What the task requires: Using the data that follows, return exactly the lines from the one that contains "turquoise capsule: 4 -> 6" through the one that contains "green spoon: 6 -> 7", ends included.

======== Material supplied

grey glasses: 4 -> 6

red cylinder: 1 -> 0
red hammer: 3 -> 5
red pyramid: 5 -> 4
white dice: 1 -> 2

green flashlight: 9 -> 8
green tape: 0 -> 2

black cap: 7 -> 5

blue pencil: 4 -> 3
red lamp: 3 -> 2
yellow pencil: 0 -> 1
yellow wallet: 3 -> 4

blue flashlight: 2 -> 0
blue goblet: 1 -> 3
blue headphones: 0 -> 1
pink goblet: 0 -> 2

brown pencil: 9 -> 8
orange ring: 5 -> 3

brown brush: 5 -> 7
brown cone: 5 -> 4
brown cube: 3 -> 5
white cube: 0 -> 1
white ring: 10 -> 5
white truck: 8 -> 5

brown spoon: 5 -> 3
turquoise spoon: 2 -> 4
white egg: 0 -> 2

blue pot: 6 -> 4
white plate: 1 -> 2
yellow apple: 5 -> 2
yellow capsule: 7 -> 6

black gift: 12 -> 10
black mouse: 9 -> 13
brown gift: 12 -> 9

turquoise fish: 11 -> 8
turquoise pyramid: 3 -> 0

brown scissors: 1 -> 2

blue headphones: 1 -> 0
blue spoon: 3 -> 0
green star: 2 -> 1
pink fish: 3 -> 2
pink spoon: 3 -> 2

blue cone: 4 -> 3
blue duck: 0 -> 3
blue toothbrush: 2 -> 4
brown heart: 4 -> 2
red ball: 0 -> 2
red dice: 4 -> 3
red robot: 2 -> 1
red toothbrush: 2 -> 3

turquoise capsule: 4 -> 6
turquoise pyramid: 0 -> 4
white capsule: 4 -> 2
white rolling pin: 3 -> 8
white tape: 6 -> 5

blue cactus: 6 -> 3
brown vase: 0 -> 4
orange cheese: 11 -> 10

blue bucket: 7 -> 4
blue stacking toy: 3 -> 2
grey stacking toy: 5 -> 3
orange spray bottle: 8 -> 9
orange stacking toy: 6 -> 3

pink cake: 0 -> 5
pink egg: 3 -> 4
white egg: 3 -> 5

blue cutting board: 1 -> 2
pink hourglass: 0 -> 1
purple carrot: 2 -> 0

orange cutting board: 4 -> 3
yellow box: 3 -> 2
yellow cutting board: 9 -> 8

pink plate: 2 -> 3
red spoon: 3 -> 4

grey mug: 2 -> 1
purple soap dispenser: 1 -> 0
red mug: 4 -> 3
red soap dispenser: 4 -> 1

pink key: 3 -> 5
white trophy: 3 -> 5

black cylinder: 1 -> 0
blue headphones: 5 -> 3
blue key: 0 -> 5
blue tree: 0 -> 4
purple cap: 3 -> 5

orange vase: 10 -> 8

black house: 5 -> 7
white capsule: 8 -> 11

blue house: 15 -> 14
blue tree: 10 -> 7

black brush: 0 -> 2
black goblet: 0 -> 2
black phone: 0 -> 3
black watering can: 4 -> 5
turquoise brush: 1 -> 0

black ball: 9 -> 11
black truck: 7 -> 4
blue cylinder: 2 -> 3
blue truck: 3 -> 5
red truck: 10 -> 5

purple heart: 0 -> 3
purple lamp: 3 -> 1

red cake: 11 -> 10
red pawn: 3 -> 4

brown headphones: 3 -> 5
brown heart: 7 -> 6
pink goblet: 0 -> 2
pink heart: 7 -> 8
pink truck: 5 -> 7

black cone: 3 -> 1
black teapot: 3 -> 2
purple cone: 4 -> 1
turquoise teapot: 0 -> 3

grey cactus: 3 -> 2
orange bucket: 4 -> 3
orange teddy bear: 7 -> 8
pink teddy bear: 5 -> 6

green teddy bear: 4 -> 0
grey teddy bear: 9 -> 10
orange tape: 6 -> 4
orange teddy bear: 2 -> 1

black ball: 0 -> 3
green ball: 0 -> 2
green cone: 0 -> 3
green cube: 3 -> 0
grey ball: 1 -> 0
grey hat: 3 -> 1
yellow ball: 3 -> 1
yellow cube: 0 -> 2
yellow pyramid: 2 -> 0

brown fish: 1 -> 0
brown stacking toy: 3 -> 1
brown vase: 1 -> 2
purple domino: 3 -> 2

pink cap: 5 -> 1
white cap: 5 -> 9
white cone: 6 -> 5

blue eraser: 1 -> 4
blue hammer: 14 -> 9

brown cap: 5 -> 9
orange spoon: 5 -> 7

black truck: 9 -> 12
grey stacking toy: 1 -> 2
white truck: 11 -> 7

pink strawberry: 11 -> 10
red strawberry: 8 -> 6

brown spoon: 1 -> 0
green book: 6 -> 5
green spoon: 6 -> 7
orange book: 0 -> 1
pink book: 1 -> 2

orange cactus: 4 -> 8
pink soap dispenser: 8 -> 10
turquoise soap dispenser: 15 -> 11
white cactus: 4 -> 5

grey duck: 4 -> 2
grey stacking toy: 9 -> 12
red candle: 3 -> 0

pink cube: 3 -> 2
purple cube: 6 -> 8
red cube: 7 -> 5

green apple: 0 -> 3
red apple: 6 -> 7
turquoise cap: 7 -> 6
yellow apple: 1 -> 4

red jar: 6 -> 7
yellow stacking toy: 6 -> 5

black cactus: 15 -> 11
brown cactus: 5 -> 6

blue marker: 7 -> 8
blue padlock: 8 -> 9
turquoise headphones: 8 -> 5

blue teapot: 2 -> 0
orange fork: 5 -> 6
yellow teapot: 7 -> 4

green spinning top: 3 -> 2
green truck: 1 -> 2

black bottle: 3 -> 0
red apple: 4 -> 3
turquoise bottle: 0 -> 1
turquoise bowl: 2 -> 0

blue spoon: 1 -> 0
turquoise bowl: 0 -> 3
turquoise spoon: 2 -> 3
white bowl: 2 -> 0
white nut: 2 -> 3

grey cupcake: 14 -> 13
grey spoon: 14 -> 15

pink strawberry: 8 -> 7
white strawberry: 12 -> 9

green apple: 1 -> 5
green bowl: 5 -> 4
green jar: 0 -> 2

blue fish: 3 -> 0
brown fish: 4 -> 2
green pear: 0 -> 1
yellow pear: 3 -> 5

================

Answer to this task:
turquoise capsule: 4 -> 6
turquoise pyramid: 0 -> 4
white capsule: 4 -> 2
white rolling pin: 3 -> 8
white tape: 6 -> 5

blue cactus: 6 -> 3
brown vase: 0 -> 4
orange cheese: 11 -> 10

blue bucket: 7 -> 4
blue stacking toy: 3 -> 2
grey stacking toy: 5 -> 3
orange spray bottle: 8 -> 9
orange stacking toy: 6 -> 3

pink cake: 0 -> 5
pink egg: 3 -> 4
white egg: 3 -> 5

blue cutting board: 1 -> 2
pink hourglass: 0 -> 1
purple carrot: 2 -> 0

orange cutting board: 4 -> 3
yellow box: 3 -> 2
yellow cutting board: 9 -> 8

pink plate: 2 -> 3
red spoon: 3 -> 4

grey mug: 2 -> 1
purple soap dispenser: 1 -> 0
red mug: 4 -> 3
red soap dispenser: 4 -> 1

pink key: 3 -> 5
white trophy: 3 -> 5

black cylinder: 1 -> 0
blue headphones: 5 -> 3
blue key: 0 -> 5
blue tree: 0 -> 4
purple cap: 3 -> 5

orange vase: 10 -> 8

black house: 5 -> 7
white capsule: 8 -> 11

blue house: 15 -> 14
blue tree: 10 -> 7

black brush: 0 -> 2
black goblet: 0 -> 2
black phone: 0 -> 3
black watering can: 4 -> 5
turquoise brush: 1 -> 0

black ball: 9 -> 11
black truck: 7 -> 4
blue cylinder: 2 -> 3
blue truck: 3 -> 5
red truck: 10 -> 5

purple heart: 0 -> 3
purple lamp: 3 -> 1

red cake: 11 -> 10
red pawn: 3 -> 4

brown headphones: 3 -> 5
brown heart: 7 -> 6
pink goblet: 0 -> 2
pink heart: 7 -> 8
pink truck: 5 -> 7

black cone: 3 -> 1
black teapot: 3 -> 2
purple cone: 4 -> 1
turquoise teapot: 0 -> 3

grey cactus: 3 -> 2
orange bucket: 4 -> 3
orange teddy bear: 7 -> 8
pink teddy bear: 5 -> 6

green teddy bear: 4 -> 0
grey teddy bear: 9 -> 10
orange tape: 6 -> 4
orange teddy bear: 2 -> 1

black ball: 0 -> 3
green ball: 0 -> 2
green cone: 0 -> 3
green cube: 3 -> 0
grey ball: 1 -> 0
grey hat: 3 -> 1
yellow ball: 3 -> 1
yellow cube: 0 -> 2
yellow pyramid: 2 -> 0

brown fish: 1 -> 0
brown stacking toy: 3 -> 1
brown vase: 1 -> 2
purple domino: 3 -> 2

pink cap: 5 -> 1
white cap: 5 -> 9
white cone: 6 -> 5

blue eraser: 1 -> 4
blue hammer: 14 -> 9

brown cap: 5 -> 9
orange spoon: 5 -> 7

black truck: 9 -> 12
grey stacking toy: 1 -> 2
white truck: 11 -> 7

pink strawberry: 11 -> 10
red strawberry: 8 -> 6

brown spoon: 1 -> 0
green book: 6 -> 5
green spoon: 6 -> 7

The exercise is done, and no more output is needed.